▸ ABOUT THIS EXERCISE
Please copy each line in the records below that contains the string "cover".

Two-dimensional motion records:
★ ★ ★ ★

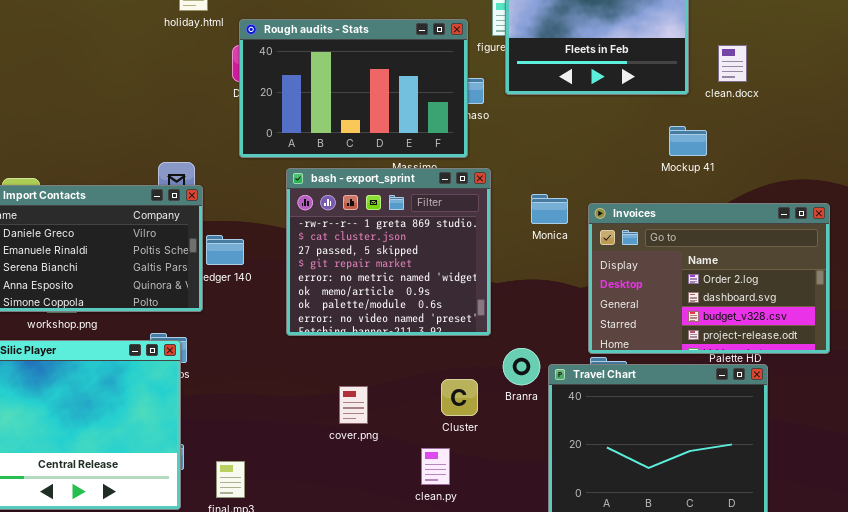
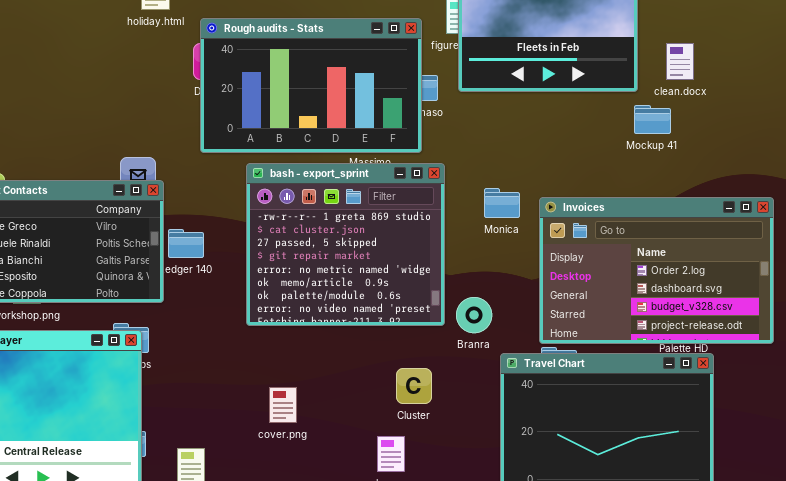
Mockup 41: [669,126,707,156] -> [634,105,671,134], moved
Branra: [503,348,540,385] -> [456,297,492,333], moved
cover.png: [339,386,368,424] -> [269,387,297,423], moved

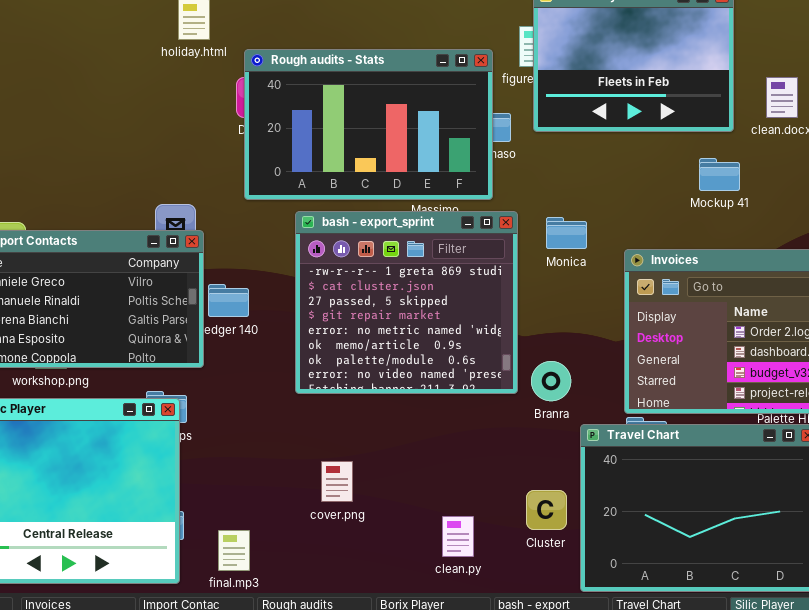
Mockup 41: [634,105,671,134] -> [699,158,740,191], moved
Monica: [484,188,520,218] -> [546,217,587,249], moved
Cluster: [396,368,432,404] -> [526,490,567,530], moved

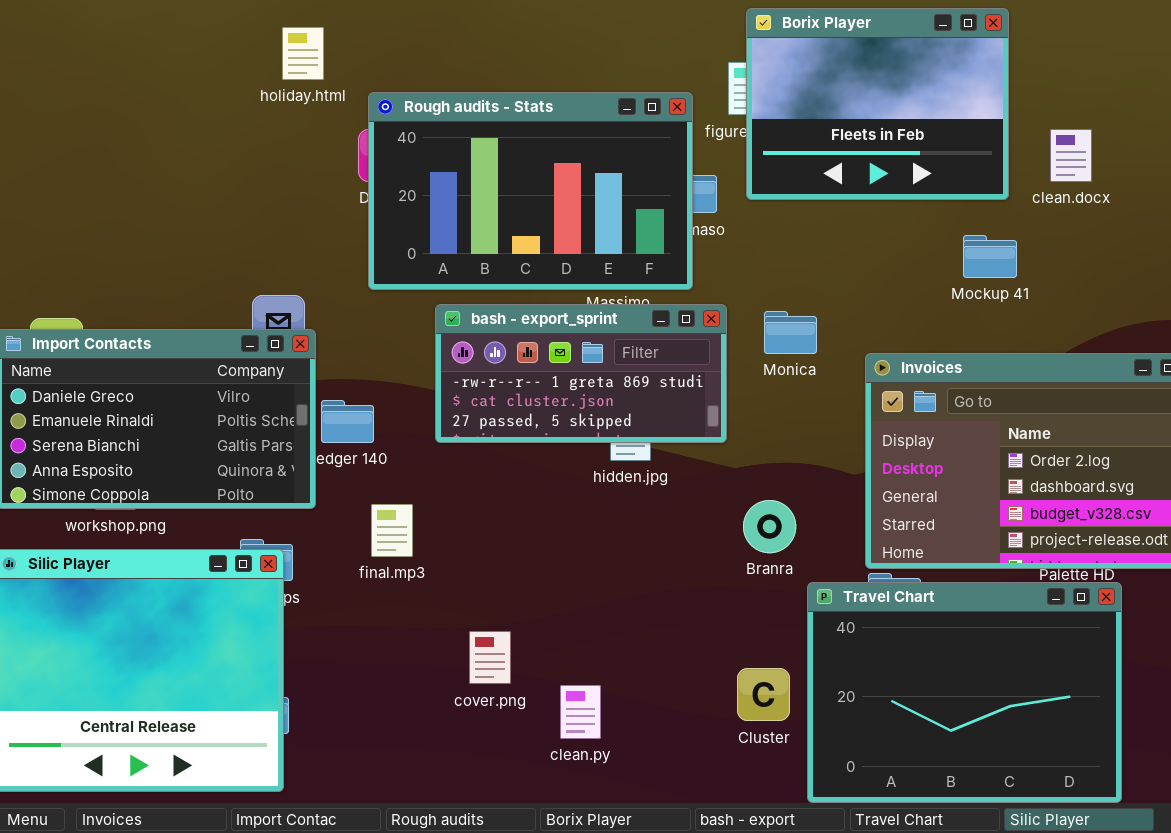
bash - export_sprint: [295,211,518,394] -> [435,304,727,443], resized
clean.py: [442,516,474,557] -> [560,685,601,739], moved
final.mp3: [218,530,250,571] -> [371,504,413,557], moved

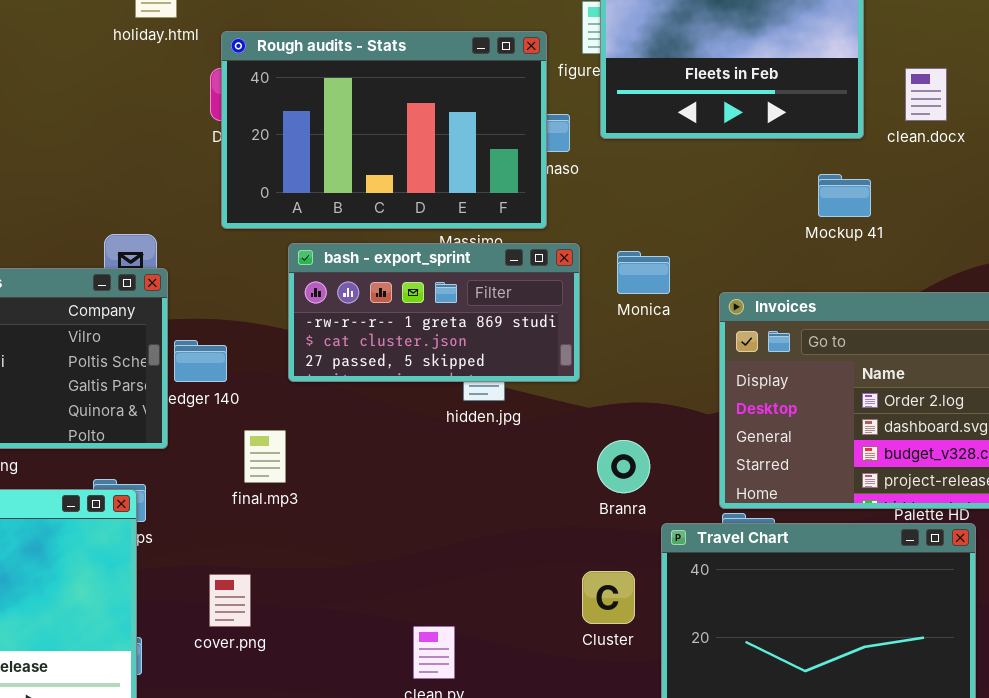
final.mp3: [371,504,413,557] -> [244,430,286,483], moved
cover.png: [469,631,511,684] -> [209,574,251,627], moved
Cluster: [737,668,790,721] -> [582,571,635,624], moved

★ ★ ★ ★

▸ EXERCISE RESULT
cover.png: [339,386,368,424] -> [269,387,297,423], moved
cover.png: [469,631,511,684] -> [209,574,251,627], moved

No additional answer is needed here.